* **Exercise description**: The records below need to come back exactly as they are, pictures omitted.

####

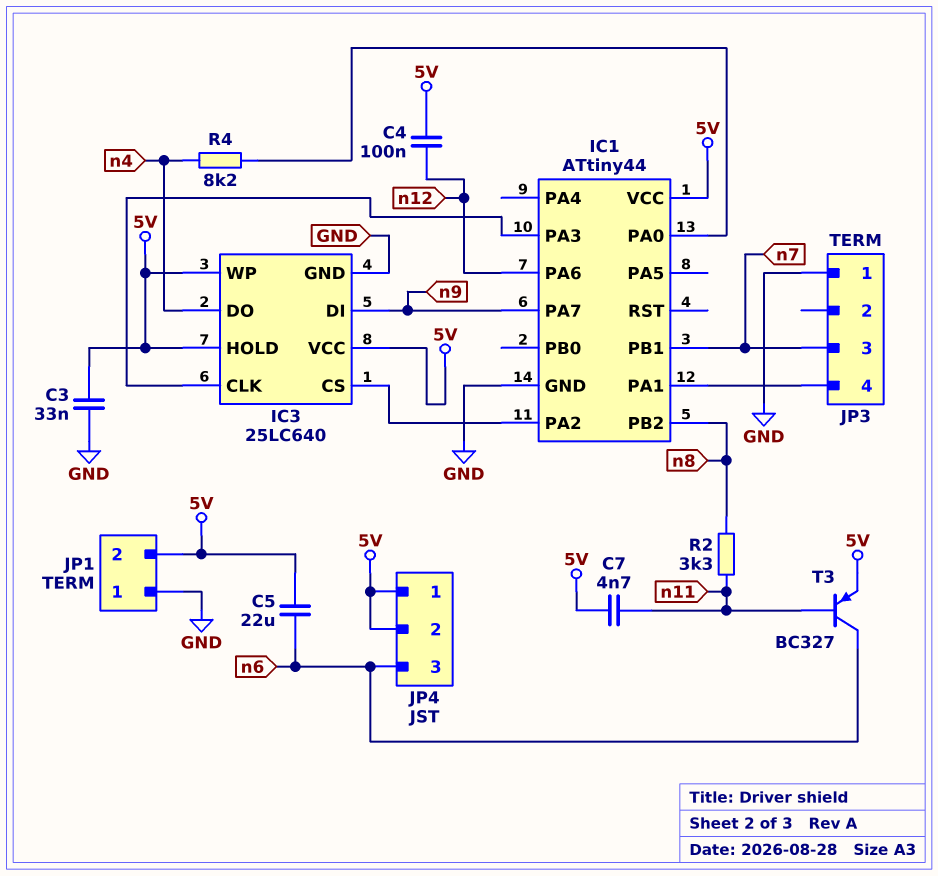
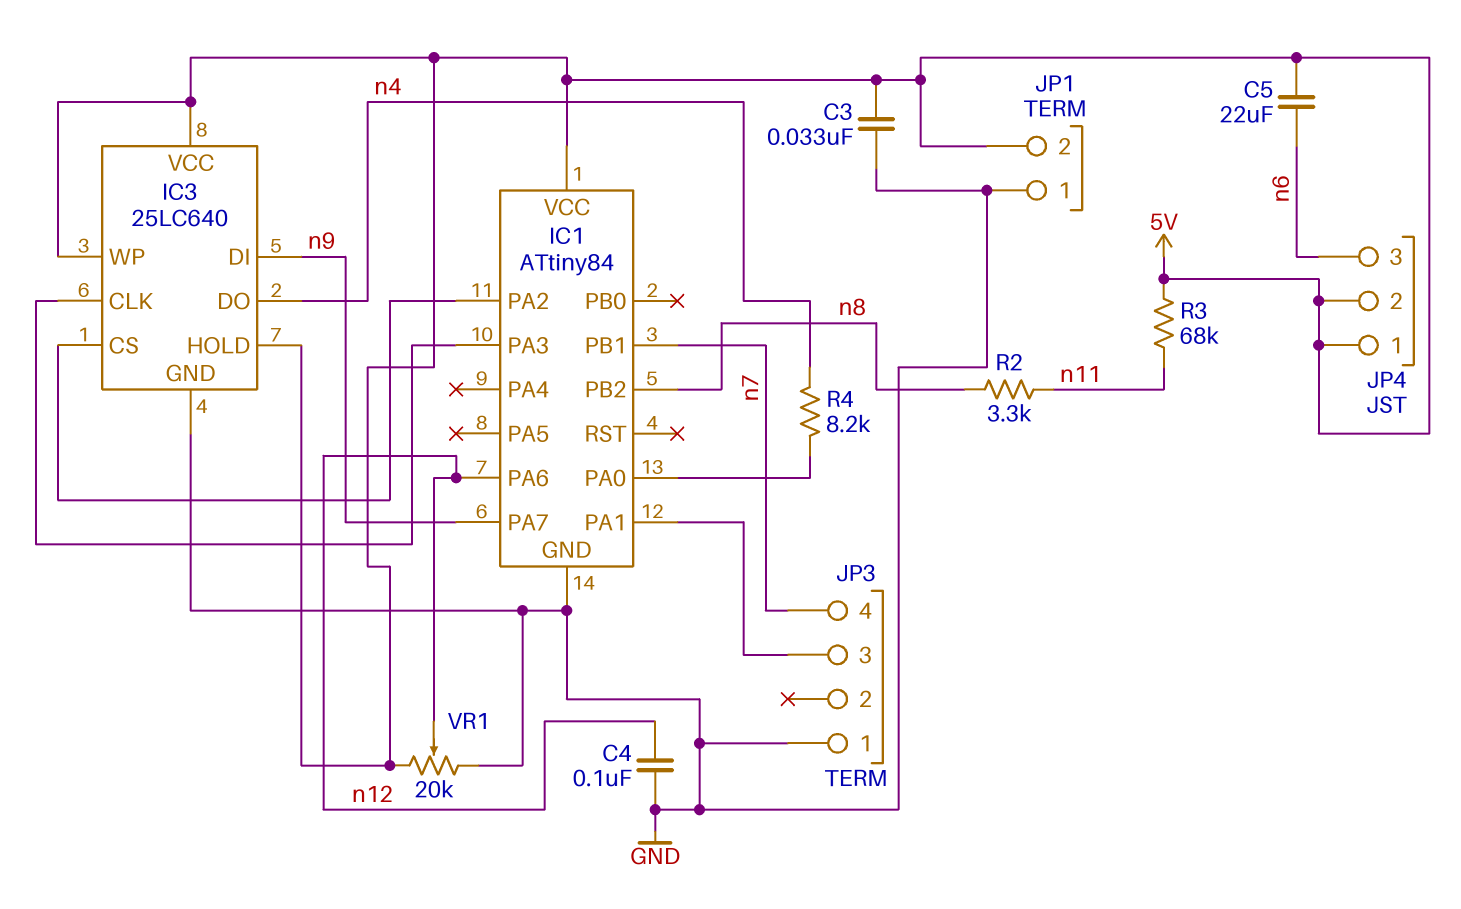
C4: 100nF (5V, n12) -> 100nF (GND, n12)
C7: 4.7nF (5V, n11) -> none
IC1: ATtiny44 -> ATtiny84
JP3 pin 3: n7 -> IC1/PA1
JP3 pin 4: IC1/PA1 -> n7
R3: none -> 68k (5V, n11)
T3: PNP BC327 (B n11, C n6, E 5V) -> none
VR1: none -> 20k (5V, GND, wiper n12)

####

* **Written answer**:
C4: 100nF (5V, n12) -> 100nF (GND, n12)
C7: 4.7nF (5V, n11) -> none
IC1: ATtiny44 -> ATtiny84
JP3 pin 3: n7 -> IC1/PA1
JP3 pin 4: IC1/PA1 -> n7
R3: none -> 68k (5V, n11)
T3: PNP BC327 (B n11, C n6, E 5V) -> none
VR1: none -> 20k (5V, GND, wiper n12)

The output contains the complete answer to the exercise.